══ Records supplied

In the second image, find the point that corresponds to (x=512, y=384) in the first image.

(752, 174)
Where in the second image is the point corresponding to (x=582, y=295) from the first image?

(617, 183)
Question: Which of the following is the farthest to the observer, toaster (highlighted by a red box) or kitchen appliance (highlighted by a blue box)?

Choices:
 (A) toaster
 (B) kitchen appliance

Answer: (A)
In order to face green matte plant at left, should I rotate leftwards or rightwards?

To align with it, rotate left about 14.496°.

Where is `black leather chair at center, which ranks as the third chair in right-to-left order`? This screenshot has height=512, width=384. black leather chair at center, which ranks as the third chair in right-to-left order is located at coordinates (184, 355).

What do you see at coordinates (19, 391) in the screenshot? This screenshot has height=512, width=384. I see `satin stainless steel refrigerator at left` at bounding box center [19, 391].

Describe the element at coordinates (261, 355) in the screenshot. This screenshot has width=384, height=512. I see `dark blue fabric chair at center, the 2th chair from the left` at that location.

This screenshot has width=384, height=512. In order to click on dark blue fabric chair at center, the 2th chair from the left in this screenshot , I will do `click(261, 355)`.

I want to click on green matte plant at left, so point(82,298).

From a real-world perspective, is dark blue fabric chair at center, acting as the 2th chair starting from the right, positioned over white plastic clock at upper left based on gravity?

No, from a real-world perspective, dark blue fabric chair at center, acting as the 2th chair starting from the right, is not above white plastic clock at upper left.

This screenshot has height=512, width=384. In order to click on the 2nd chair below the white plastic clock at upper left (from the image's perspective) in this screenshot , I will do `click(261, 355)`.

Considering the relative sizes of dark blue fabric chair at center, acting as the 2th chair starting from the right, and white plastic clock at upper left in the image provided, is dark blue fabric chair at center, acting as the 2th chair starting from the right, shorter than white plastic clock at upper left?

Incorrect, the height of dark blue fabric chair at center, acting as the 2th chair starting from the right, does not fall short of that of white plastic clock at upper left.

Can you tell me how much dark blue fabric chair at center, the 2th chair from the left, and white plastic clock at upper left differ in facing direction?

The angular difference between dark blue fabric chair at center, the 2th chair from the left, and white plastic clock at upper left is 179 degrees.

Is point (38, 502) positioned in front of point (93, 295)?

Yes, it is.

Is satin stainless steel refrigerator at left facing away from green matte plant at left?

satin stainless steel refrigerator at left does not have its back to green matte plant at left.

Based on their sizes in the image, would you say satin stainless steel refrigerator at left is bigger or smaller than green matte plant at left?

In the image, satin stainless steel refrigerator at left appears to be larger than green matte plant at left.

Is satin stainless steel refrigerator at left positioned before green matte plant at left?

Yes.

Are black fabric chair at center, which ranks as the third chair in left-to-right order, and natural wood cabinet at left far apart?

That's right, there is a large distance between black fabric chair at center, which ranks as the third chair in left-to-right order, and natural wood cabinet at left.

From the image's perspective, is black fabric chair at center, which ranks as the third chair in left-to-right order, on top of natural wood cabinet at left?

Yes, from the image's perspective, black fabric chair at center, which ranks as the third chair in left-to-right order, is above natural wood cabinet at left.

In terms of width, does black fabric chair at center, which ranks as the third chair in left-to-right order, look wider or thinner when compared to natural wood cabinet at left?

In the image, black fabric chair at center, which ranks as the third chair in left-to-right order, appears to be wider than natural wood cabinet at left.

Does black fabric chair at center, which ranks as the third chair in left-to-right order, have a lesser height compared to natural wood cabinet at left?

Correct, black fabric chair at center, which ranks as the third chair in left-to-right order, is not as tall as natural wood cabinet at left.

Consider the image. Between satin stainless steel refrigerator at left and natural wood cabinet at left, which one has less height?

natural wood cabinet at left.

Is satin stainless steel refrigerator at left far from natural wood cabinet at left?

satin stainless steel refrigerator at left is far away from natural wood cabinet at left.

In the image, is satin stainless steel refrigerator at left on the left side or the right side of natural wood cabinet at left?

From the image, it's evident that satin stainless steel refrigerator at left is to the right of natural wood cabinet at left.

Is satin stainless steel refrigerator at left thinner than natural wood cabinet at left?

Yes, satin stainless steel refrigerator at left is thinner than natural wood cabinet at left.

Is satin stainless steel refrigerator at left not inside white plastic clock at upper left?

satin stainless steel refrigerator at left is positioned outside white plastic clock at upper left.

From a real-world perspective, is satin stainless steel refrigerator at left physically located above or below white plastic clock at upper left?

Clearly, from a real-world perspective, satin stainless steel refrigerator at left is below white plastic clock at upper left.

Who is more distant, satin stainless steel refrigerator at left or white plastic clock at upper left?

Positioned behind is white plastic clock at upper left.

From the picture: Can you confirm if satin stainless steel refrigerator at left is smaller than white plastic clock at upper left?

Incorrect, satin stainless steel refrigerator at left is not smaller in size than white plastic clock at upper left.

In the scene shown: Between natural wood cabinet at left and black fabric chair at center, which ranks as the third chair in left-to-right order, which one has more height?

════

- **Exercise**
Format the rows above as a numbered list, leaving out the blank lines.

- **The response**
1. In the second image, find the point that corresponds to (x=512, y=384) in the first image.
2. (752, 174)
3. Where in the second image is the point corresponding to (x=582, y=295) from the first image?
4. (617, 183)
5. Question: Which of the following is the farthest to the observer, toaster (highlighted by a red box) or kitchen appliance (highlighted by a blue box)?
6. Choices:
7.  (A) toaster
8.  (B) kitchen appliance
9. Answer: (A)
10. In order to face green matte plant at left, should I rotate leftwards or rightwards?
11. To align with it, rotate left about 14.496°.
12. Where is `black leather chair at center, which ranks as the third chair in right-to-left order`? This screenshot has height=512, width=384. black leather chair at center, which ranks as the third chair in right-to-left order is located at coordinates (184, 355).
13. What do you see at coordinates (19, 391) in the screenshot? This screenshot has height=512, width=384. I see `satin stainless steel refrigerator at left` at bounding box center [19, 391].
14. Describe the element at coordinates (261, 355) in the screenshot. This screenshot has width=384, height=512. I see `dark blue fabric chair at center, the 2th chair from the left` at that location.
15. This screenshot has width=384, height=512. In order to click on dark blue fabric chair at center, the 2th chair from the left in this screenshot , I will do `click(261, 355)`.
16. I want to click on green matte plant at left, so point(82,298).
17. From a real-world perspective, is dark blue fabric chair at center, acting as the 2th chair starting from the right, positioned over white plastic clock at upper left based on gravity?
18. No, from a real-world perspective, dark blue fabric chair at center, acting as the 2th chair starting from the right, is not above white plastic clock at upper left.
19. This screenshot has height=512, width=384. In order to click on the 2nd chair below the white plastic clock at upper left (from the image's perspective) in this screenshot , I will do `click(261, 355)`.
20. Considering the relative sizes of dark blue fabric chair at center, acting as the 2th chair starting from the right, and white plastic clock at upper left in the image provided, is dark blue fabric chair at center, acting as the 2th chair starting from the right, shorter than white plastic clock at upper left?
21. Incorrect, the height of dark blue fabric chair at center, acting as the 2th chair starting from the right, does not fall short of that of white plastic clock at upper left.
22. Can you tell me how much dark blue fabric chair at center, the 2th chair from the left, and white plastic clock at upper left differ in facing direction?
23. The angular difference between dark blue fabric chair at center, the 2th chair from the left, and white plastic clock at upper left is 179 degrees.
24. Is point (38, 502) positioned in front of point (93, 295)?
25. Yes, it is.
26. Is satin stainless steel refrigerator at left facing away from green matte plant at left?
27. satin stainless steel refrigerator at left does not have its back to green matte plant at left.
28. Based on their sizes in the image, would you say satin stainless steel refrigerator at left is bigger or smaller than green matte plant at left?
29. In the image, satin stainless steel refrigerator at left appears to be larger than green matte plant at left.
30. Is satin stainless steel refrigerator at left positioned before green matte plant at left?
31. Yes.
32. Are black fabric chair at center, which ranks as the third chair in left-to-right order, and natural wood cabinet at left far apart?
33. That's right, there is a large distance between black fabric chair at center, which ranks as the third chair in left-to-right order, and natural wood cabinet at left.
34. From the image's perspective, is black fabric chair at center, which ranks as the third chair in left-to-right order, on top of natural wood cabinet at left?
35. Yes, from the image's perspective, black fabric chair at center, which ranks as the third chair in left-to-right order, is above natural wood cabinet at left.
36. In terms of width, does black fabric chair at center, which ranks as the third chair in left-to-right order, look wider or thinner when compared to natural wood cabinet at left?
37. In the image, black fabric chair at center, which ranks as the third chair in left-to-right order, appears to be wider than natural wood cabinet at left.
38. Does black fabric chair at center, which ranks as the third chair in left-to-right order, have a lesser height compared to natural wood cabinet at left?
39. Correct, black fabric chair at center, which ranks as the third chair in left-to-right order, is not as tall as natural wood cabinet at left.
40. Consider the image. Between satin stainless steel refrigerator at left and natural wood cabinet at left, which one has less height?
41. natural wood cabinet at left.
42. Is satin stainless steel refrigerator at left far from natural wood cabinet at left?
43. satin stainless steel refrigerator at left is far away from natural wood cabinet at left.
44. In the image, is satin stainless steel refrigerator at left on the left side or the right side of natural wood cabinet at left?
45. From the image, it's evident that satin stainless steel refrigerator at left is to the right of natural wood cabinet at left.
46. Is satin stainless steel refrigerator at left thinner than natural wood cabinet at left?
47. Yes, satin stainless steel refrigerator at left is thinner than natural wood cabinet at left.
48. Is satin stainless steel refrigerator at left not inside white plastic clock at upper left?
49. satin stainless steel refrigerator at left is positioned outside white plastic clock at upper left.
50. From a real-world perspective, is satin stainless steel refrigerator at left physically located above or below white plastic clock at upper left?
51. Clearly, from a real-world perspective, satin stainless steel refrigerator at left is below white plastic clock at upper left.
52. Who is more distant, satin stainless steel refrigerator at left or white plastic clock at upper left?
53. Positioned behind is white plastic clock at upper left.
54. From the picture: Can you confirm if satin stainless steel refrigerator at left is smaller than white plastic clock at upper left?
55. Incorrect, satin stainless steel refrigerator at left is not smaller in size than white plastic clock at upper left.
56. In the scene shown: Between natural wood cabinet at left and black fabric chair at center, which ranks as the third chair in left-to-right order, which one has more height?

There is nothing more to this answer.